(Goal of the exercise):
From the entries that follow, copy exactly the lines beginning at the line holding "moved,five-pointed star in yellow,667" and continuing through the line holding "added,,,juice carton in".

***** Given records *****

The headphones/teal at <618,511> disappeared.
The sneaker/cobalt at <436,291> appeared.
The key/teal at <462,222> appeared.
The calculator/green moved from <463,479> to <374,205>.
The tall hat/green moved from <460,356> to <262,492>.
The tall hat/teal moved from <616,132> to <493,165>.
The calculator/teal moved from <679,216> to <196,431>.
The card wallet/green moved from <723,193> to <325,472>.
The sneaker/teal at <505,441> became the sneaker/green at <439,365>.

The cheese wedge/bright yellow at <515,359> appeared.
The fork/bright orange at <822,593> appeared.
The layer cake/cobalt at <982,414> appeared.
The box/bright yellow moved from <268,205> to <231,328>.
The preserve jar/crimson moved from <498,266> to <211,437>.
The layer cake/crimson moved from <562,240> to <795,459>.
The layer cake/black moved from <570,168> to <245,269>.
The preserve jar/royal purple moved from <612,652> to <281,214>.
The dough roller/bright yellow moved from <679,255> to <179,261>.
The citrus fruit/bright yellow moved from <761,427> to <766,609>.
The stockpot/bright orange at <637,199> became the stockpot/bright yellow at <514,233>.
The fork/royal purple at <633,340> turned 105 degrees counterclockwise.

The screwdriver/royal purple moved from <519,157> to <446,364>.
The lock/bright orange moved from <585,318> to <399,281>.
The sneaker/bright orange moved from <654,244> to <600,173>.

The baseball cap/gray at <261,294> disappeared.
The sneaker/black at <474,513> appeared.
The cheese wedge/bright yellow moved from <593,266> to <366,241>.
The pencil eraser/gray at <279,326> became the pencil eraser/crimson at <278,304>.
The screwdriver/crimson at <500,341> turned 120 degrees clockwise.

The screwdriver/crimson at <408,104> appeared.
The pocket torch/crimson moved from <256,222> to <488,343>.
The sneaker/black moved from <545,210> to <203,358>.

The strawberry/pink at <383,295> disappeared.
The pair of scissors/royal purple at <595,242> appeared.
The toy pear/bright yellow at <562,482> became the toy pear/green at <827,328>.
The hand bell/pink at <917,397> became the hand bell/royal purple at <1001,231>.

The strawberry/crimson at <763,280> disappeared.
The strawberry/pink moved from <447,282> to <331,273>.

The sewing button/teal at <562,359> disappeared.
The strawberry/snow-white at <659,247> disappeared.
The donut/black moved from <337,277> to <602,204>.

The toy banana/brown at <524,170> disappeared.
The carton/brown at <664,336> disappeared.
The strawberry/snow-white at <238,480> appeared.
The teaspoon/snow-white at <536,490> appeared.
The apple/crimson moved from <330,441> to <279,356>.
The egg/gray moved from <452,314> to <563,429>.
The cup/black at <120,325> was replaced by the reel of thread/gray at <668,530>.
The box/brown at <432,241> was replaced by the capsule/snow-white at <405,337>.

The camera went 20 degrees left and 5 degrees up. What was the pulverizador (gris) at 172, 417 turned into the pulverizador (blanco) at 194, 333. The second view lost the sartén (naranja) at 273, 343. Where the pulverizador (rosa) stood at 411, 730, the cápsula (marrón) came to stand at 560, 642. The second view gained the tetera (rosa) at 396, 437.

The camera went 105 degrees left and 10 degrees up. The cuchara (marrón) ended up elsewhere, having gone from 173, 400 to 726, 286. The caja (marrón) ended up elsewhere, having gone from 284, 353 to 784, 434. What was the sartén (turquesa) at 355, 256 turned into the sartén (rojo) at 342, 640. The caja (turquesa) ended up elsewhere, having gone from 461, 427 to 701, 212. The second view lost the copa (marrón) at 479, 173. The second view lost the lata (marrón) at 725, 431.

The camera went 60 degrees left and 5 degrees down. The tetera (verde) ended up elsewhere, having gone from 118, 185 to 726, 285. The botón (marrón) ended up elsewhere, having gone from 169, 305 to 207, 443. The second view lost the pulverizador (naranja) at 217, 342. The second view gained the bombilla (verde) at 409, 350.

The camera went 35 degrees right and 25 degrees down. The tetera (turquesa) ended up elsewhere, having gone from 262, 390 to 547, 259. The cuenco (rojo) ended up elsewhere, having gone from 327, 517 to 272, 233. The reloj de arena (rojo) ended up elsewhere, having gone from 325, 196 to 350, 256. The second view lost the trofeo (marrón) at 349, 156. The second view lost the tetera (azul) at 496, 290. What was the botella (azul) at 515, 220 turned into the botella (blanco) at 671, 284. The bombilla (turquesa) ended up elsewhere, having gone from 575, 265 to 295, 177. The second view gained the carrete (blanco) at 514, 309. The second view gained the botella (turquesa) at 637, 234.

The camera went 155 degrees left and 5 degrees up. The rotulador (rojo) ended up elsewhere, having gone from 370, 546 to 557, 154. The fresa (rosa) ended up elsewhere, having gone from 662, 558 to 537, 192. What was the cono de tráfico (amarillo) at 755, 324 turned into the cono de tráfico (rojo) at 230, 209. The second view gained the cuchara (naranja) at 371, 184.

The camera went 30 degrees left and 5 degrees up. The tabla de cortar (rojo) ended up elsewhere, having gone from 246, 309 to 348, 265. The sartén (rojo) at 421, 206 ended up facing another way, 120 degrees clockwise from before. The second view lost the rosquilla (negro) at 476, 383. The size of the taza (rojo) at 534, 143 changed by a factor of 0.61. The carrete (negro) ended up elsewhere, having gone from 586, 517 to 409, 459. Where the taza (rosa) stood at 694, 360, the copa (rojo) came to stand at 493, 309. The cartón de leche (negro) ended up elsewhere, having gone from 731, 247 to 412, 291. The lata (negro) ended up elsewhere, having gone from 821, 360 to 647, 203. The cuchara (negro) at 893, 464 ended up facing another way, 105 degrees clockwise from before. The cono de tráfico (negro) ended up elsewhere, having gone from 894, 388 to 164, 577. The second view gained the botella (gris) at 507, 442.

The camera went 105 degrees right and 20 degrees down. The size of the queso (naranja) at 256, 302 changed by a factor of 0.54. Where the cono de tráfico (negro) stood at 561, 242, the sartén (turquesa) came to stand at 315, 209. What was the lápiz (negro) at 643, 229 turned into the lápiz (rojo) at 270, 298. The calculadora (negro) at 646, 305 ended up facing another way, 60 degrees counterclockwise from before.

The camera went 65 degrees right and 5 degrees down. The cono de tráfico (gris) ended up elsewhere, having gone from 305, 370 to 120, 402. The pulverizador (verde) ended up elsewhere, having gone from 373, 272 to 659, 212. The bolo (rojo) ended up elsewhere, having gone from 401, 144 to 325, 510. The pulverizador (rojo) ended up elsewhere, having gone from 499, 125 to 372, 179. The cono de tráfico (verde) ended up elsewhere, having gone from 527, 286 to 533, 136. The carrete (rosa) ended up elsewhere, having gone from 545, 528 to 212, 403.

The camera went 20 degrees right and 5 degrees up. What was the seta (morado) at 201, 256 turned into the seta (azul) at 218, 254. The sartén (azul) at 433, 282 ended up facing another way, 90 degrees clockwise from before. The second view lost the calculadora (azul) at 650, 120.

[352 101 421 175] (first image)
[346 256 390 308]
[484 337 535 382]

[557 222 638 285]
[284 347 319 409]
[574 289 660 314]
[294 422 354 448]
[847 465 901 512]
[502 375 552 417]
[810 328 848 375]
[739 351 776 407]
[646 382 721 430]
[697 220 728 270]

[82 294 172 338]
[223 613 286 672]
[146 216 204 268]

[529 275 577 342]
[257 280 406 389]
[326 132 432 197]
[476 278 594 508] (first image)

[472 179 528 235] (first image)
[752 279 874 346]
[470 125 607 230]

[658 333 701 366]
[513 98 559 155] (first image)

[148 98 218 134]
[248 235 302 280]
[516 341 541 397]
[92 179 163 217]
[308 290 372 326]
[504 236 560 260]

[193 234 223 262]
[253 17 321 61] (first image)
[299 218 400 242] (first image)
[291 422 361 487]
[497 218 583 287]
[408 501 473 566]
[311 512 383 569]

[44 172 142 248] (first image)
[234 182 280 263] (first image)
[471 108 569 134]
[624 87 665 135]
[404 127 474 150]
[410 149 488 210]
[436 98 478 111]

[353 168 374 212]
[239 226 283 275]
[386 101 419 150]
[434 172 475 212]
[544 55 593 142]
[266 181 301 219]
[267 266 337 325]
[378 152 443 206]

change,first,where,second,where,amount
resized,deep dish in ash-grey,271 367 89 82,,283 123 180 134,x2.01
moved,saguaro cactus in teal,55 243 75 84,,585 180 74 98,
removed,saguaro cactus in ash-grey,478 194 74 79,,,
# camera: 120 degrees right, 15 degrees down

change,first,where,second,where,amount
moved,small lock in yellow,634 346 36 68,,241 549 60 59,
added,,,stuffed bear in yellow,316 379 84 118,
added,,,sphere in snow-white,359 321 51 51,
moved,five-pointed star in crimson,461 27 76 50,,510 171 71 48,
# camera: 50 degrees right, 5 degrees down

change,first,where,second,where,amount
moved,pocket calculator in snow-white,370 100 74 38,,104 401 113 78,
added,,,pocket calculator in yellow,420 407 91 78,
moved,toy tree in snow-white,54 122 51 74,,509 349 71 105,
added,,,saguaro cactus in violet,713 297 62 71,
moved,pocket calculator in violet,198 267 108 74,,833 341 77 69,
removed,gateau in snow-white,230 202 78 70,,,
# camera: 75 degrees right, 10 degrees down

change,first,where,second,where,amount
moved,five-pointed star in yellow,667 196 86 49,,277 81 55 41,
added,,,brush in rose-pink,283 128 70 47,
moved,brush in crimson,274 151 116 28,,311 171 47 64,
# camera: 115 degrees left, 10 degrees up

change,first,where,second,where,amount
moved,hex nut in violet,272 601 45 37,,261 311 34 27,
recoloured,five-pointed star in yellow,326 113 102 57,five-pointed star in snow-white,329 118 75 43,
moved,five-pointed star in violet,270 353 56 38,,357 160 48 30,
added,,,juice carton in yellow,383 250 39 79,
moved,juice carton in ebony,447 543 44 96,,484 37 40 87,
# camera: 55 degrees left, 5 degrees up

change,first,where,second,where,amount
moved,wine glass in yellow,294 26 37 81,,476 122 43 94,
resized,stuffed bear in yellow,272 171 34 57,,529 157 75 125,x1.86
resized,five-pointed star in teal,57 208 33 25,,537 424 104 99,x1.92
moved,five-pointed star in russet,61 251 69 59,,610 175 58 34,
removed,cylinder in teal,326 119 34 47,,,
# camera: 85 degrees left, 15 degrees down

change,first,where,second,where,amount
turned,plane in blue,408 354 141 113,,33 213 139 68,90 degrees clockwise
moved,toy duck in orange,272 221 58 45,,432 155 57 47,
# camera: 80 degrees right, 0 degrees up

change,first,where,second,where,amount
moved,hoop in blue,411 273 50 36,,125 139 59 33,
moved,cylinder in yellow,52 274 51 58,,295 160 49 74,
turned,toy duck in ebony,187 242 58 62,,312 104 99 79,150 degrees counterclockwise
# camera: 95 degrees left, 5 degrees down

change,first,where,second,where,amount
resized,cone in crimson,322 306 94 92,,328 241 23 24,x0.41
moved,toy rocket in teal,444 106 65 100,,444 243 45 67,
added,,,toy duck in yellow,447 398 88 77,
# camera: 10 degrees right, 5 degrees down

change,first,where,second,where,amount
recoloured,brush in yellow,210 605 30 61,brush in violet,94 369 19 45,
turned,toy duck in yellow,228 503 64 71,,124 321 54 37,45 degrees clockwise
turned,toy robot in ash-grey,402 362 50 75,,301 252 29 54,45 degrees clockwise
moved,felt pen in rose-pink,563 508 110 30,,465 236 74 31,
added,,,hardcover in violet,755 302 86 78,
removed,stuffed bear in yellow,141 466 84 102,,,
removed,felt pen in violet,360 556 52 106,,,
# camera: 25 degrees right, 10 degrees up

*****

(Task solution):
moved,five-pointed star in yellow,667 196 86 49,,277 81 55 41,
added,,,brush in rose-pink,283 128 70 47,
moved,brush in crimson,274 151 116 28,,311 171 47 64,
# camera: 115 degrees left, 10 degrees up

change,first,where,second,where,amount
moved,hex nut in violet,272 601 45 37,,261 311 34 27,
recoloured,five-pointed star in yellow,326 113 102 57,five-pointed star in snow-white,329 118 75 43,
moved,five-pointed star in violet,270 353 56 38,,357 160 48 30,
added,,,juice carton in yellow,383 250 39 79,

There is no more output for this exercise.